• EXERCISE DIRECTIONS: The reply to the records below should contain exactly the lines from the line with "orange diamond: (322, 123)" through the line with "black triangle: (71, 111)", and nothing besides.

### RECORDS PROVIDED

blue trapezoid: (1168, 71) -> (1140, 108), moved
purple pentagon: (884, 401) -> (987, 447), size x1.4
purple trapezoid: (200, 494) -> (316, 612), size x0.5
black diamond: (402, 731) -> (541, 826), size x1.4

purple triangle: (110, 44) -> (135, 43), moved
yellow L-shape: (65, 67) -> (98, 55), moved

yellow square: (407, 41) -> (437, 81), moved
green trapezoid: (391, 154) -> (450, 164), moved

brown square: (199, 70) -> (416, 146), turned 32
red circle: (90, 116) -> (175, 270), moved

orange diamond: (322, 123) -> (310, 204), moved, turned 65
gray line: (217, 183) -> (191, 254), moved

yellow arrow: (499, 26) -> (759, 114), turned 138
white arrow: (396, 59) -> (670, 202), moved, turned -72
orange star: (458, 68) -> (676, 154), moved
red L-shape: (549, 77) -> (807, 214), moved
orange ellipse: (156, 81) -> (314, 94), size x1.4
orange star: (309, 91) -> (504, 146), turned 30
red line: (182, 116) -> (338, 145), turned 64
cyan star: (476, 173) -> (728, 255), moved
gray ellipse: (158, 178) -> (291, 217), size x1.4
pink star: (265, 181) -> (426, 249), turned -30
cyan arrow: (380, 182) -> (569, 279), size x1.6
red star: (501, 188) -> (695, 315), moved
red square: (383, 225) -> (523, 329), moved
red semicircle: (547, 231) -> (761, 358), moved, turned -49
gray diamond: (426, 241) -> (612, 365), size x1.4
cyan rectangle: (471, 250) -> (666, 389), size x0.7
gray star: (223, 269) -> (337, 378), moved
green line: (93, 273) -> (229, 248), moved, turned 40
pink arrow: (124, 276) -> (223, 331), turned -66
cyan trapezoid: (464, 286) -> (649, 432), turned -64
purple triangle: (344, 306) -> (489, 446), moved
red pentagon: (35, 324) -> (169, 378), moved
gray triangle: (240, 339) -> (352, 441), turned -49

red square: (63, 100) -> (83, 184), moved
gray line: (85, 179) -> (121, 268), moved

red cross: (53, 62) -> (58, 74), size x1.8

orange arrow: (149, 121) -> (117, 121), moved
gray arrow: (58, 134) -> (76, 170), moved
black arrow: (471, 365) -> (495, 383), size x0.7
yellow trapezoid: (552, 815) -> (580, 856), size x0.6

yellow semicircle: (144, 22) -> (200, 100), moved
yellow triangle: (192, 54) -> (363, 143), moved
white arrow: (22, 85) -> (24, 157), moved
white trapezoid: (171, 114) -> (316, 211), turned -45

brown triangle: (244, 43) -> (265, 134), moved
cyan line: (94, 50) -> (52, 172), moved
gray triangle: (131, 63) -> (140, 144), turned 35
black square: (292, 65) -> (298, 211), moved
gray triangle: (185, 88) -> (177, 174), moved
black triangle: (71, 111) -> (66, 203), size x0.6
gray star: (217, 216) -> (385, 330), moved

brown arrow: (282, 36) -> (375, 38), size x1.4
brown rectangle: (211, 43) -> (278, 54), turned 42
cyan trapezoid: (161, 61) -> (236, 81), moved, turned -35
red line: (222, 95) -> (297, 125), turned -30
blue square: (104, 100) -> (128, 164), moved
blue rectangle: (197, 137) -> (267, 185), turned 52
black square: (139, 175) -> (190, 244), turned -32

######

• TASK ANSWER:
orange diamond: (322, 123) -> (310, 204), moved, turned 65
gray line: (217, 183) -> (191, 254), moved

yellow arrow: (499, 26) -> (759, 114), turned 138
white arrow: (396, 59) -> (670, 202), moved, turned -72
orange star: (458, 68) -> (676, 154), moved
red L-shape: (549, 77) -> (807, 214), moved
orange ellipse: (156, 81) -> (314, 94), size x1.4
orange star: (309, 91) -> (504, 146), turned 30
red line: (182, 116) -> (338, 145), turned 64
cyan star: (476, 173) -> (728, 255), moved
gray ellipse: (158, 178) -> (291, 217), size x1.4
pink star: (265, 181) -> (426, 249), turned -30
cyan arrow: (380, 182) -> (569, 279), size x1.6
red star: (501, 188) -> (695, 315), moved
red square: (383, 225) -> (523, 329), moved
red semicircle: (547, 231) -> (761, 358), moved, turned -49
gray diamond: (426, 241) -> (612, 365), size x1.4
cyan rectangle: (471, 250) -> (666, 389), size x0.7
gray star: (223, 269) -> (337, 378), moved
green line: (93, 273) -> (229, 248), moved, turned 40
pink arrow: (124, 276) -> (223, 331), turned -66
cyan trapezoid: (464, 286) -> (649, 432), turned -64
purple triangle: (344, 306) -> (489, 446), moved
red pentagon: (35, 324) -> (169, 378), moved
gray triangle: (240, 339) -> (352, 441), turned -49

red square: (63, 100) -> (83, 184), moved
gray line: (85, 179) -> (121, 268), moved

red cross: (53, 62) -> (58, 74), size x1.8

orange arrow: (149, 121) -> (117, 121), moved
gray arrow: (58, 134) -> (76, 170), moved
black arrow: (471, 365) -> (495, 383), size x0.7
yellow trapezoid: (552, 815) -> (580, 856), size x0.6

yellow semicircle: (144, 22) -> (200, 100), moved
yellow triangle: (192, 54) -> (363, 143), moved
white arrow: (22, 85) -> (24, 157), moved
white trapezoid: (171, 114) -> (316, 211), turned -45

brown triangle: (244, 43) -> (265, 134), moved
cyan line: (94, 50) -> (52, 172), moved
gray triangle: (131, 63) -> (140, 144), turned 35
black square: (292, 65) -> (298, 211), moved
gray triangle: (185, 88) -> (177, 174), moved
black triangle: (71, 111) -> (66, 203), size x0.6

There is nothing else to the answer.